__Task requirements__:
Using only the entries below, output the lines starting at the one containing "BZ1: buzzer 12V" and ending at the one containing "U4 pin THR: CT -> none", exactly and inclusive of both, omitting the pictures.

__Stored data__:
#####
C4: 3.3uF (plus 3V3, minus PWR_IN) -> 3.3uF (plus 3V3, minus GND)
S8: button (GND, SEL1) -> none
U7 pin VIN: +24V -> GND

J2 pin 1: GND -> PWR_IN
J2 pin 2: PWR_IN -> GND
#####
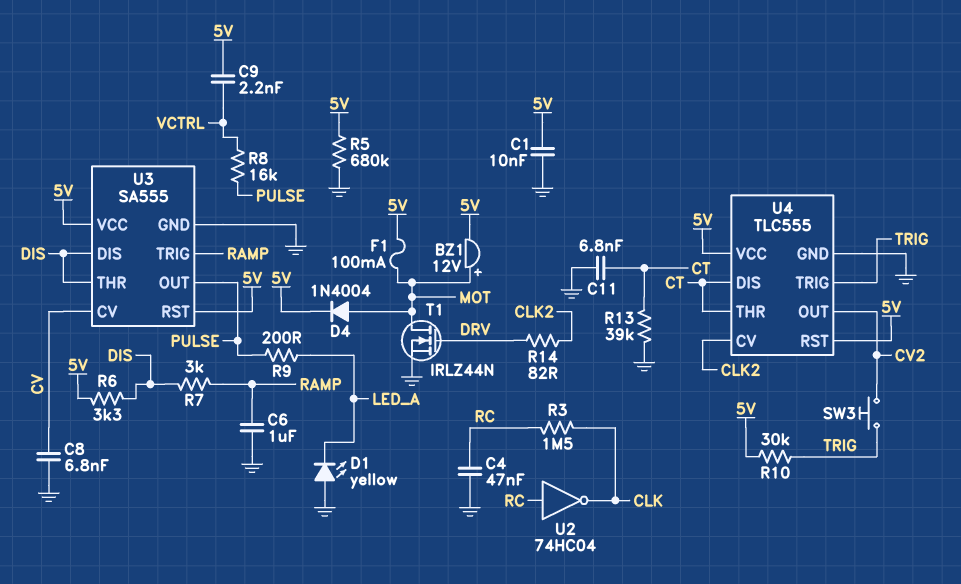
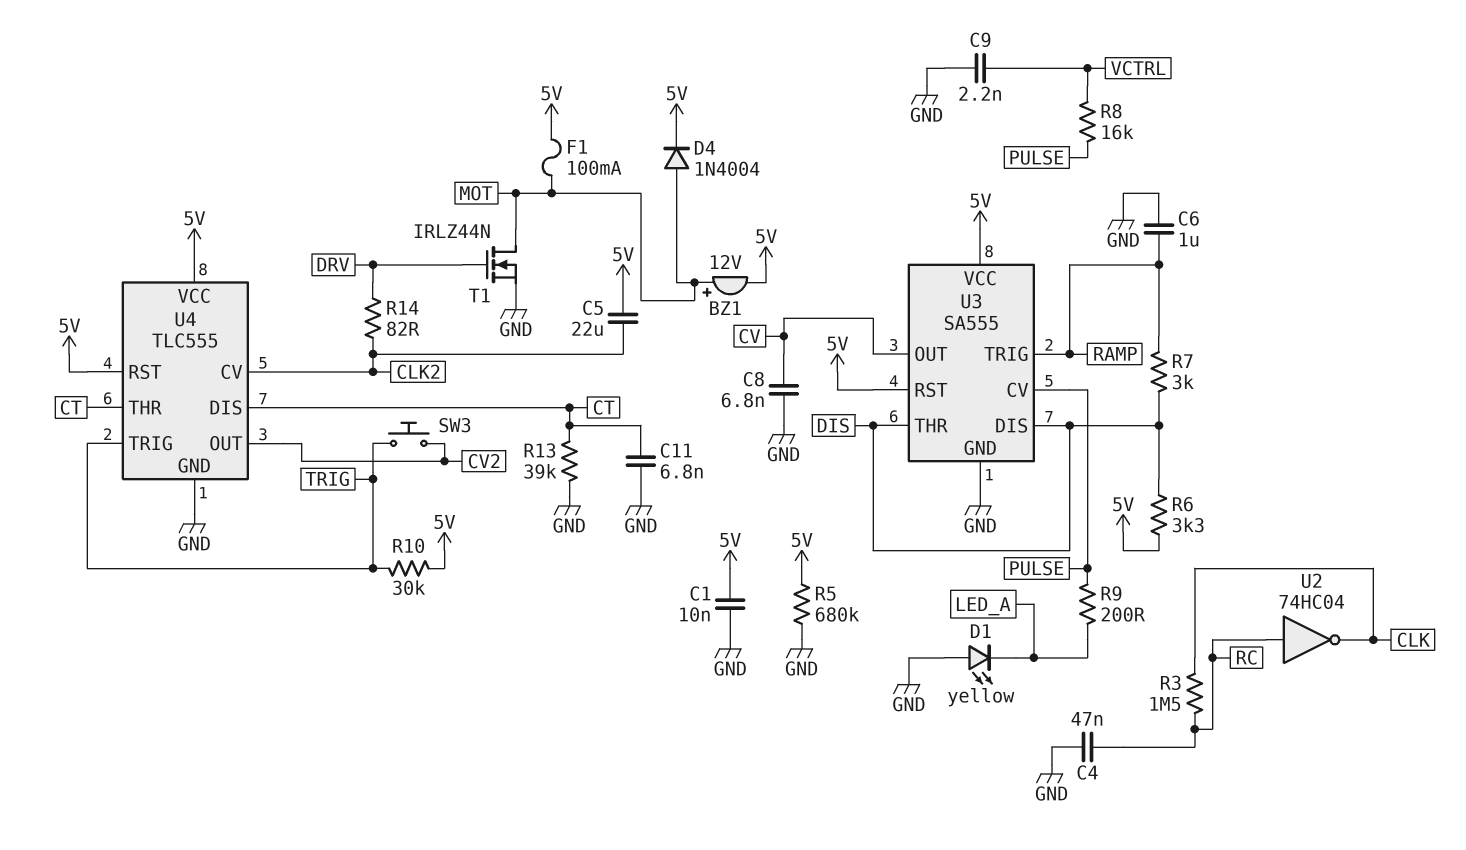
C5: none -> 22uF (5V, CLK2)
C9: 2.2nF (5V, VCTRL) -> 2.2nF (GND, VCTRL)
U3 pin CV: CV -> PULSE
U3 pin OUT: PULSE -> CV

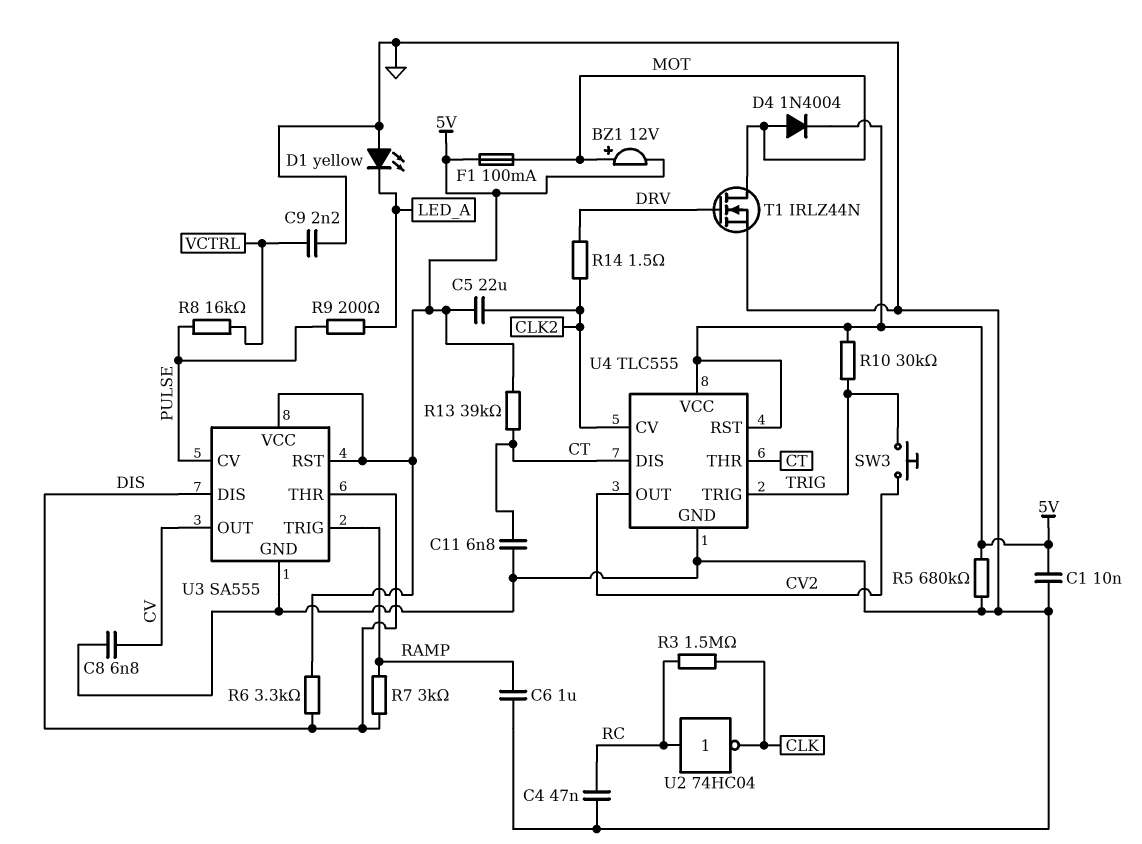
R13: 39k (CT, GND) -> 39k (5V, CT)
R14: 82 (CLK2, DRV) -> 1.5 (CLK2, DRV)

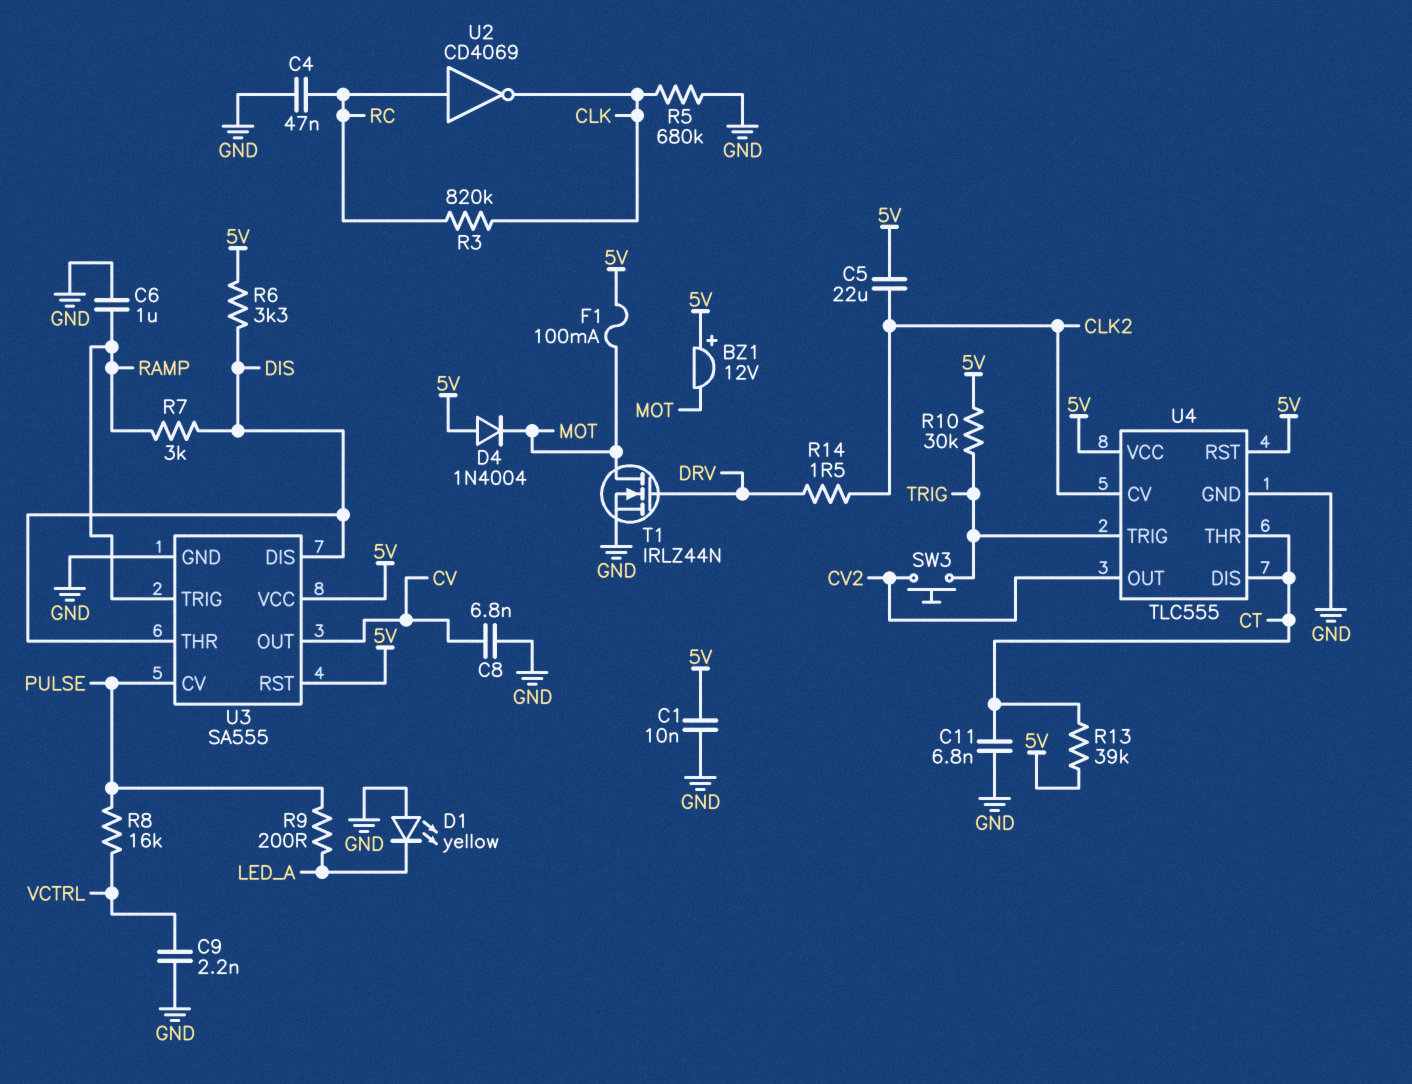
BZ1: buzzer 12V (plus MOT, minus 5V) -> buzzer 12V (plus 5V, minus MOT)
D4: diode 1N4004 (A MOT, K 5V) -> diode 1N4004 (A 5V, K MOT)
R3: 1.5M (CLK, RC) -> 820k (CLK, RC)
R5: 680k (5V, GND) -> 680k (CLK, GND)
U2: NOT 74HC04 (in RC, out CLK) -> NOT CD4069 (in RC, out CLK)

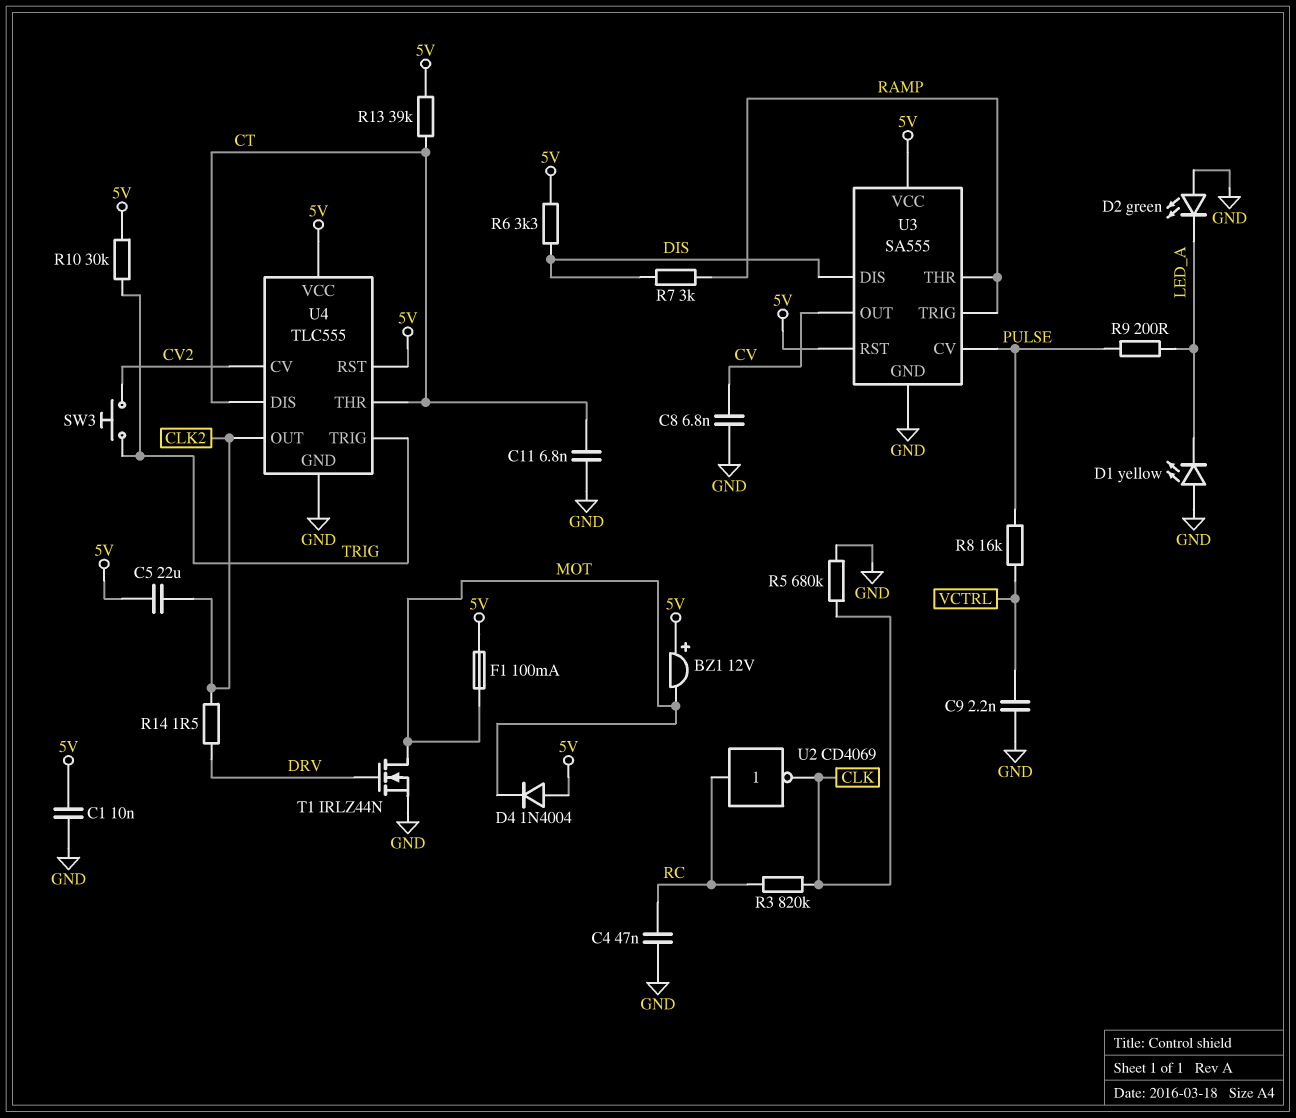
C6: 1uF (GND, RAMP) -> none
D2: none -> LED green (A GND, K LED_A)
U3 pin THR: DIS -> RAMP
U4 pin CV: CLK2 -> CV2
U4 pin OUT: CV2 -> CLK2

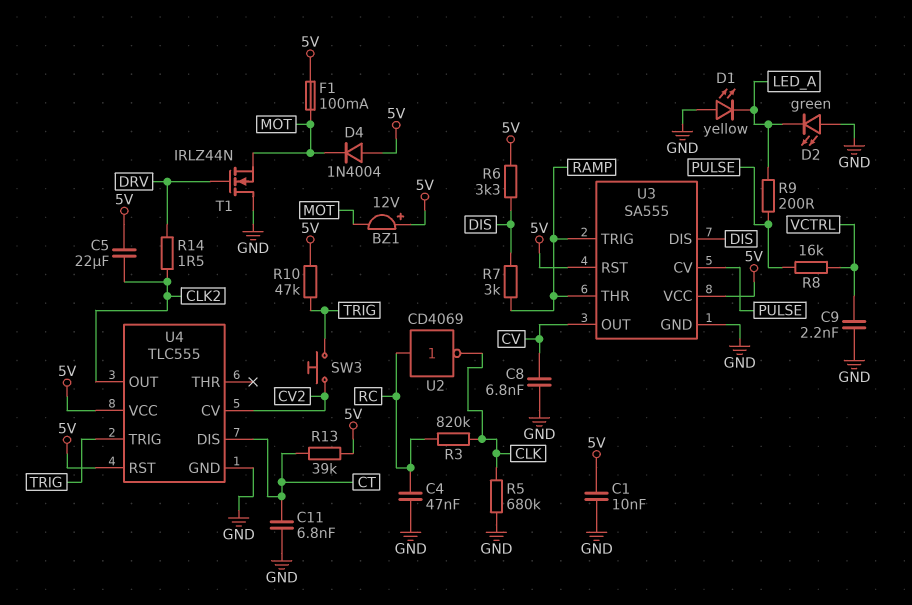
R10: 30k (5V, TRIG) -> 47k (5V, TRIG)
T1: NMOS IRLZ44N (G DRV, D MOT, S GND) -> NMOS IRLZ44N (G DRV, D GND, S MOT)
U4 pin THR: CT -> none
#####
__Output of the exercise__:
BZ1: buzzer 12V (plus MOT, minus 5V) -> buzzer 12V (plus 5V, minus MOT)
D4: diode 1N4004 (A MOT, K 5V) -> diode 1N4004 (A 5V, K MOT)
R3: 1.5M (CLK, RC) -> 820k (CLK, RC)
R5: 680k (5V, GND) -> 680k (CLK, GND)
U2: NOT 74HC04 (in RC, out CLK) -> NOT CD4069 (in RC, out CLK)

C6: 1uF (GND, RAMP) -> none
D2: none -> LED green (A GND, K LED_A)
U3 pin THR: DIS -> RAMP
U4 pin CV: CLK2 -> CV2
U4 pin OUT: CV2 -> CLK2

R10: 30k (5V, TRIG) -> 47k (5V, TRIG)
T1: NMOS IRLZ44N (G DRV, D MOT, S GND) -> NMOS IRLZ44N (G DRV, D GND, S MOT)
U4 pin THR: CT -> none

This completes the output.